[Scene difference descriptions]
————
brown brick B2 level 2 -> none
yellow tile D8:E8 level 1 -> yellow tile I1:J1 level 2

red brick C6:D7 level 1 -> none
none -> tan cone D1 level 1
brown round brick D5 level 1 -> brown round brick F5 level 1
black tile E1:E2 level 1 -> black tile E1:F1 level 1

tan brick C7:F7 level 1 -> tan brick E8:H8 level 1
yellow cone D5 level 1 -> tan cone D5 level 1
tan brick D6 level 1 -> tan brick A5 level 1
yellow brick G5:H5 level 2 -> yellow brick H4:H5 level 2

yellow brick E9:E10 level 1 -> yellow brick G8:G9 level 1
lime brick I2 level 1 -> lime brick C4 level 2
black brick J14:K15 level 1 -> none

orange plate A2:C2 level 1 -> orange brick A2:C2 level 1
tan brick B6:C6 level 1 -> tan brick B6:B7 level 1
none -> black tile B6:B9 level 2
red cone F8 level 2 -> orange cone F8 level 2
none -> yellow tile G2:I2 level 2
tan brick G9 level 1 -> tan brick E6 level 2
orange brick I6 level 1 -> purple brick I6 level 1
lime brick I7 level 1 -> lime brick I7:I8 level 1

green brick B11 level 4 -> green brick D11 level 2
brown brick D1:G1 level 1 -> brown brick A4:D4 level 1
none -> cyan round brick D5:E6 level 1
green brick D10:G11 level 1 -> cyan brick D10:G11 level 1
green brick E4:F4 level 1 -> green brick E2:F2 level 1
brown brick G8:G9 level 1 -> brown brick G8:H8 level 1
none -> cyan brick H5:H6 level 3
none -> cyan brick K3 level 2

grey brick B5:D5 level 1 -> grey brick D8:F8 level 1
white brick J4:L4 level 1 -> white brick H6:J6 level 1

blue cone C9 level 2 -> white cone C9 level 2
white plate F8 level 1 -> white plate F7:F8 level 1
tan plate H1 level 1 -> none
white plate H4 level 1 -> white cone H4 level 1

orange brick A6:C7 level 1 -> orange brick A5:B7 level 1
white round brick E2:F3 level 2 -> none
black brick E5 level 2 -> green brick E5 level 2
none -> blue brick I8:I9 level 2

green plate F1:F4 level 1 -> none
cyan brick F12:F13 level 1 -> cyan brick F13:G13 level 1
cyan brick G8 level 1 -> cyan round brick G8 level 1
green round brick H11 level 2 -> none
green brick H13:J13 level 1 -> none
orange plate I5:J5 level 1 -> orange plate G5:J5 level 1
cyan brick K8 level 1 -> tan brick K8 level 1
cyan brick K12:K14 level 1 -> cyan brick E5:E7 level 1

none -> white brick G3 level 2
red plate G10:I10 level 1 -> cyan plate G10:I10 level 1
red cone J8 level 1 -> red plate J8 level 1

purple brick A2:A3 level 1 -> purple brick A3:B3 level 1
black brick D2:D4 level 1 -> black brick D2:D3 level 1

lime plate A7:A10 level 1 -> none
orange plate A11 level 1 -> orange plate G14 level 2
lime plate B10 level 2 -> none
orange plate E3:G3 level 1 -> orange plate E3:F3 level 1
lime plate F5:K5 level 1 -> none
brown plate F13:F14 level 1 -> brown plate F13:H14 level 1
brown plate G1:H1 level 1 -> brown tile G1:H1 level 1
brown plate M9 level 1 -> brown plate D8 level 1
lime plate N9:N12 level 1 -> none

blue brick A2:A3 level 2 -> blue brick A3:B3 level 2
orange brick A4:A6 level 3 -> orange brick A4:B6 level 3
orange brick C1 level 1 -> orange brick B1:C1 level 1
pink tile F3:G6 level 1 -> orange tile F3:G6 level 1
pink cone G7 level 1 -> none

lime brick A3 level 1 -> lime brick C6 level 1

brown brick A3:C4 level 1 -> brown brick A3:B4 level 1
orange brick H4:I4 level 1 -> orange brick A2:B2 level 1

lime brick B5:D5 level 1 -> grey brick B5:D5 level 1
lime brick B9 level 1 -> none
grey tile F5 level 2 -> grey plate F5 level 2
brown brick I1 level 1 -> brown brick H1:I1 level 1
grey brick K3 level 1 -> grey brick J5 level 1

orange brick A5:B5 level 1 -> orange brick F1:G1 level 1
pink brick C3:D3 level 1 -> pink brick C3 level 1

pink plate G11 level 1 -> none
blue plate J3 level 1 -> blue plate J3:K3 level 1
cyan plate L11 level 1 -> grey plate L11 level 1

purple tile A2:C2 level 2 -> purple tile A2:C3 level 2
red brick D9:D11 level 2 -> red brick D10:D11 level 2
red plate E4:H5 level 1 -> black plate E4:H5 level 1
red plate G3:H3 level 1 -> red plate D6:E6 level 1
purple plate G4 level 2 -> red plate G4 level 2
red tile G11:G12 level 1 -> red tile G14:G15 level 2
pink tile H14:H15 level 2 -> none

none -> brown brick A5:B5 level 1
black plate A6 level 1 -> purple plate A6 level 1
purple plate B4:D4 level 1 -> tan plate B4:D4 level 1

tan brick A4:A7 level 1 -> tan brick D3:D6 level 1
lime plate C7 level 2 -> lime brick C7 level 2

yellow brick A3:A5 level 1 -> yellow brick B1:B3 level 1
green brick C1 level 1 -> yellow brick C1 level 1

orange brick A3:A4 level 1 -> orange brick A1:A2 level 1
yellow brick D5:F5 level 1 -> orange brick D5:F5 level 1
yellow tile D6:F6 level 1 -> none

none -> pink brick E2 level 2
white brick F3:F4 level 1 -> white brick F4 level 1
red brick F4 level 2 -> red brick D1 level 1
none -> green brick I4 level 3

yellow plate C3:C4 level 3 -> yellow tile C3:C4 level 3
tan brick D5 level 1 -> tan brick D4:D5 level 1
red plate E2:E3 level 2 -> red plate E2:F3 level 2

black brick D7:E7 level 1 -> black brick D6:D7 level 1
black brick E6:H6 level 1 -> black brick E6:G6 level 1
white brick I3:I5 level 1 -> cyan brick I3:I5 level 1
————
● Exercise brief
Among the records above, find the lines where the word "pink" appears and copy them.

● Solution
pink tile F3:G6 level 1 -> orange tile F3:G6 level 1
pink cone G7 level 1 -> none
pink brick C3:D3 level 1 -> pink brick C3 level 1
pink plate G11 level 1 -> none
pink tile H14:H15 level 2 -> none
none -> pink brick E2 level 2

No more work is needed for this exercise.